### What to do
The line that contains "turquoise bottle [49,123,157,296] -> none" and all lines following it to the end of the data below: set these down exactly, and nothing besides.

### Image sets with object changes

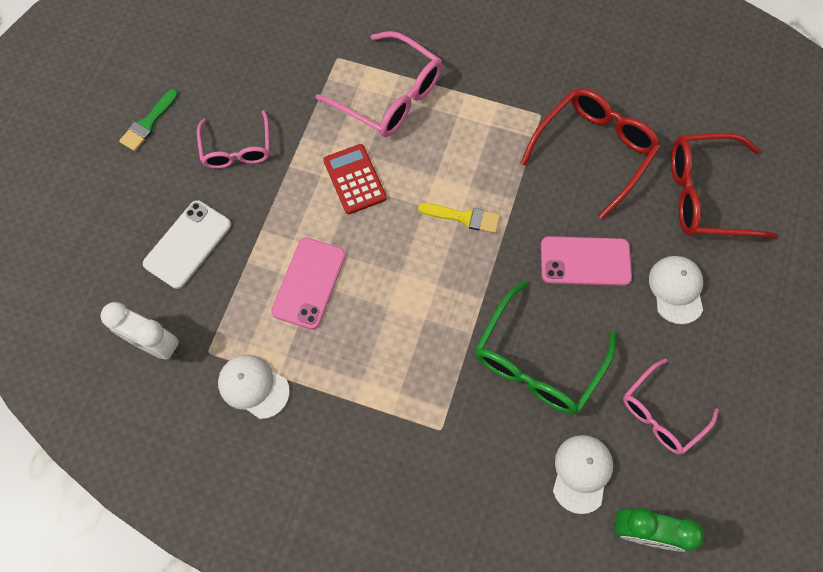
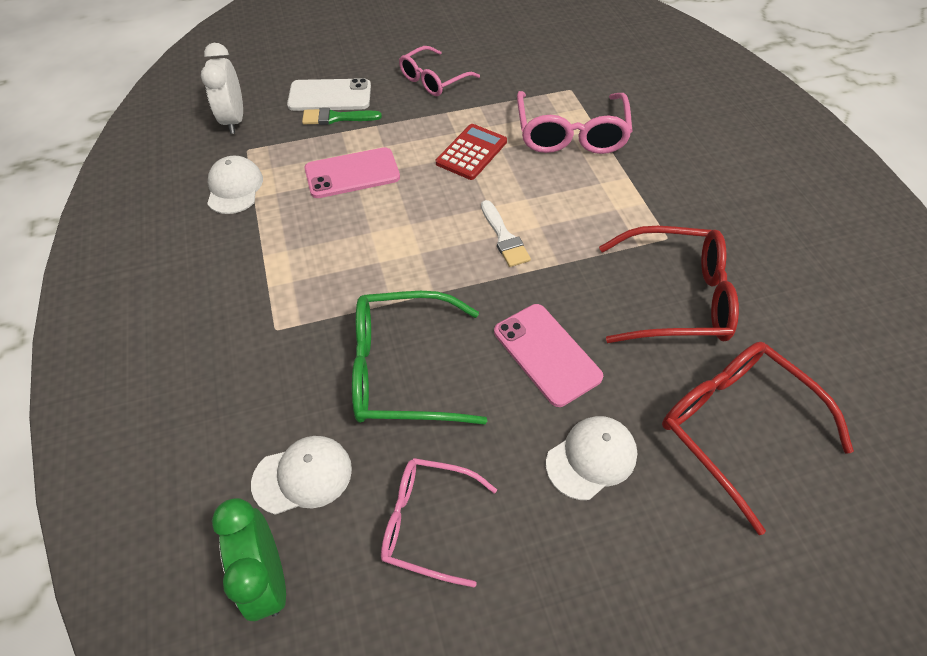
camera: 55 degrees right, 15 degrees down
green brush [119,89,178,151] -> green brush moved to [302,108,382,125]
yellow brush [418,203,500,233] -> white brush [481,200,531,267]

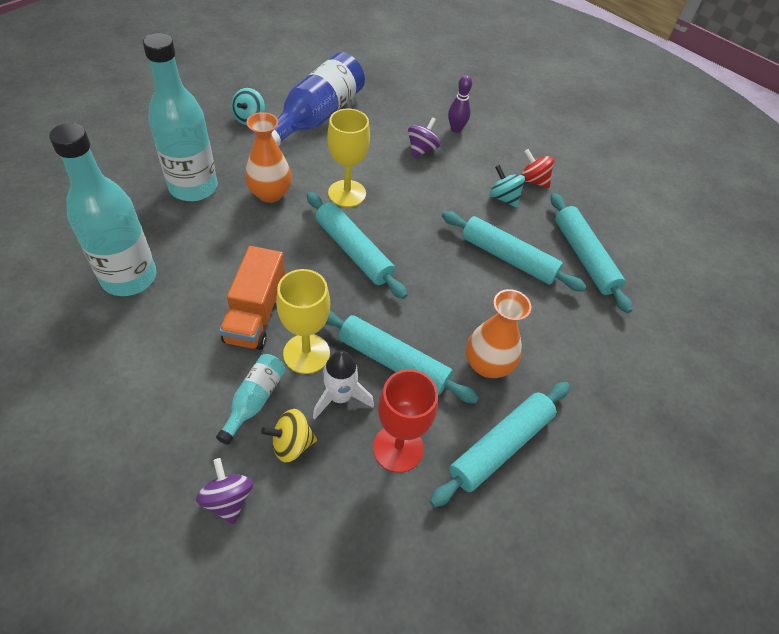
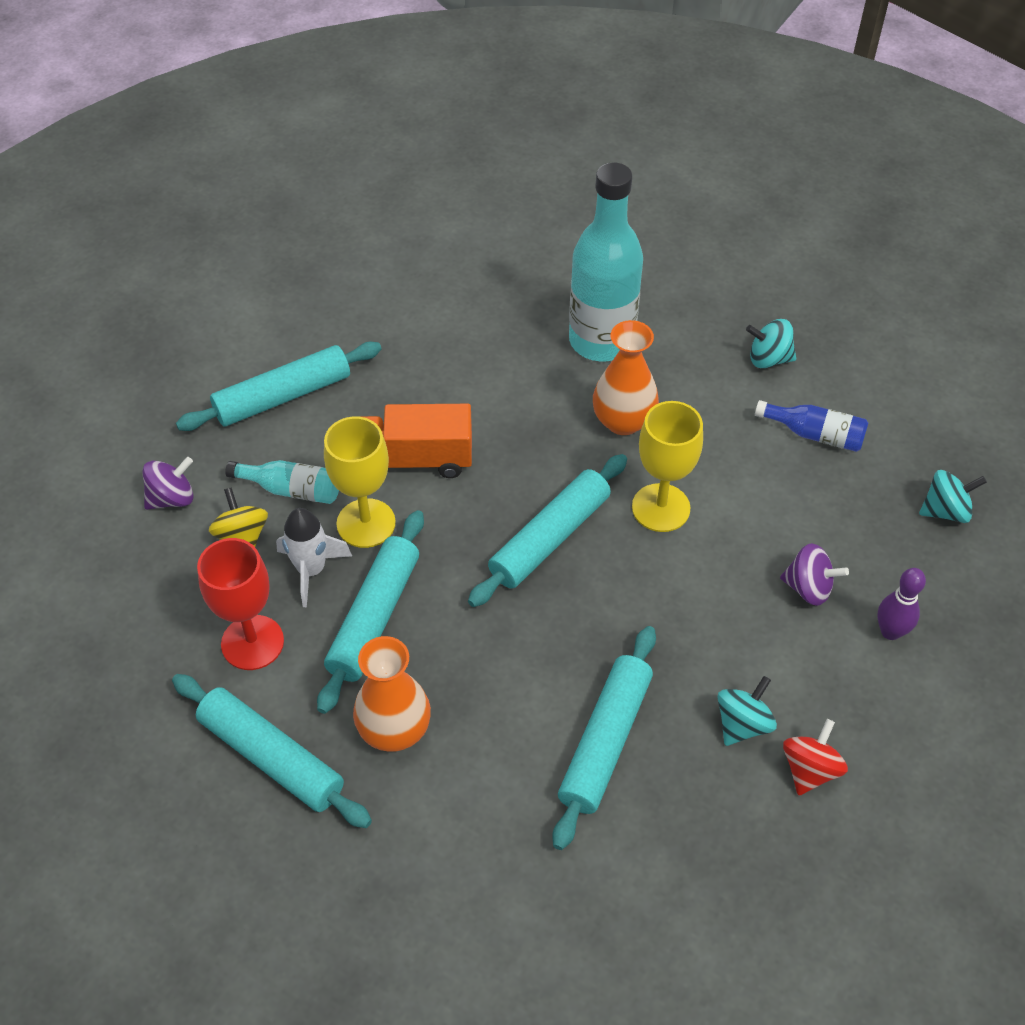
camera: 85 degrees right, 0 degrees up
turquoise bottle [49,123,157,296] -> none
blue bottle [271,52,365,146] -> blue bottle [755,400,868,452], size x0.48
turquoise rolling pin [551,193,632,313] -> turquoise rolling pin moved to [176,342,381,431]
none -> turquoise spinning top [919,470,987,523]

### Solution for this exercise
turquoise bottle [49,123,157,296] -> none
blue bottle [271,52,365,146] -> blue bottle [755,400,868,452], size x0.48
turquoise rolling pin [551,193,632,313] -> turquoise rolling pin moved to [176,342,381,431]
none -> turquoise spinning top [919,470,987,523]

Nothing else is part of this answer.